**YOUR ASSIGNMENT:** Write out the data word for word and drop any picture you find.

··· DATA BELOW ···

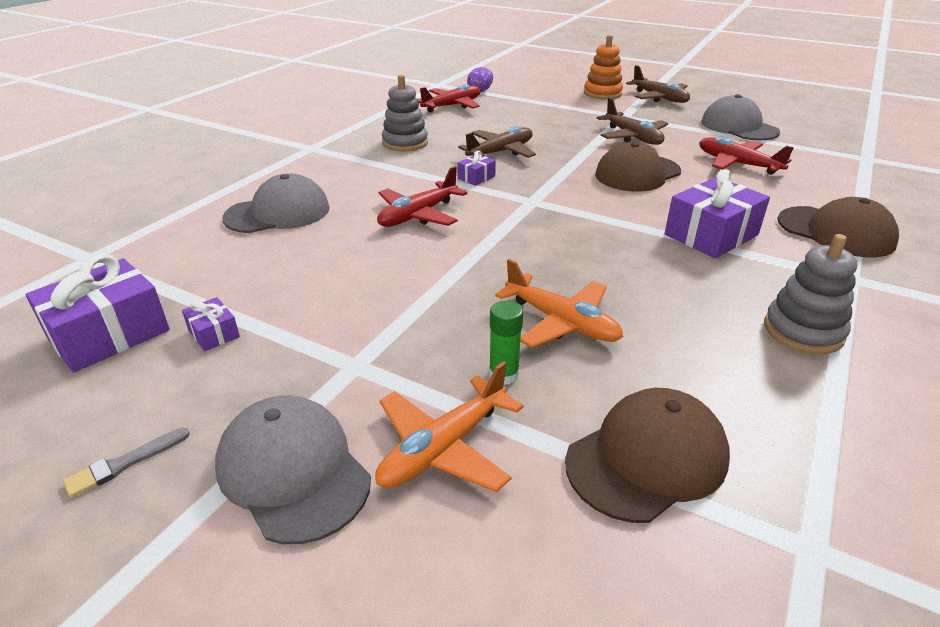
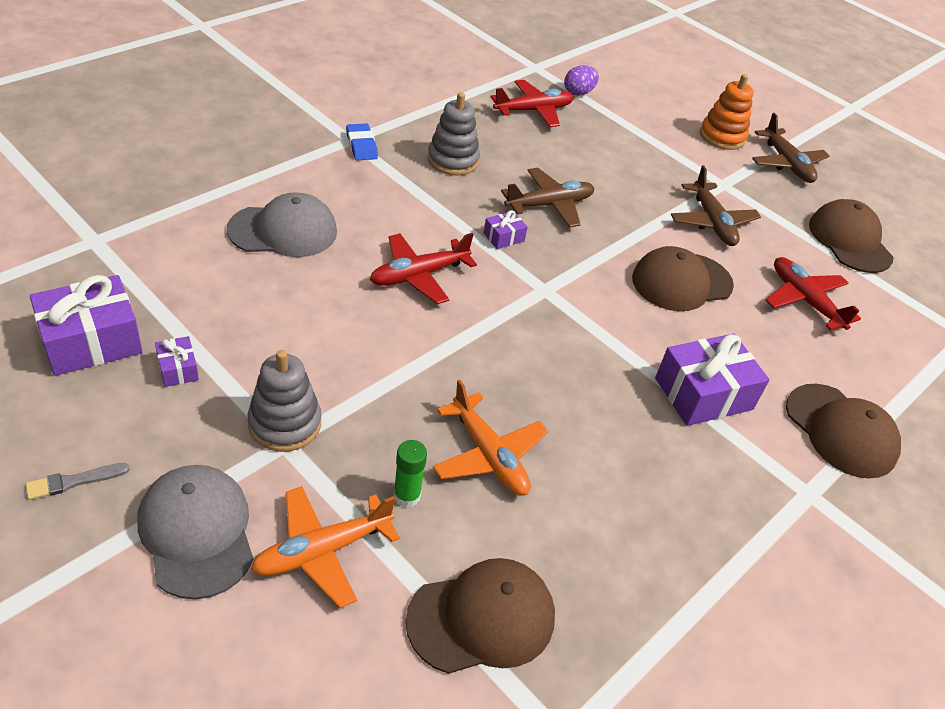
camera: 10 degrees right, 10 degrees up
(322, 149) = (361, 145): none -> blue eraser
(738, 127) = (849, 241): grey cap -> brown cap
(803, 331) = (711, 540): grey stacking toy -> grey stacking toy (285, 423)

···

**EXERCISE RESULT:**
camera: 10 degrees right, 10 degrees up
(322, 149) = (361, 145): none -> blue eraser
(738, 127) = (849, 241): grey cap -> brown cap
(803, 331) = (711, 540): grey stacking toy -> grey stacking toy (285, 423)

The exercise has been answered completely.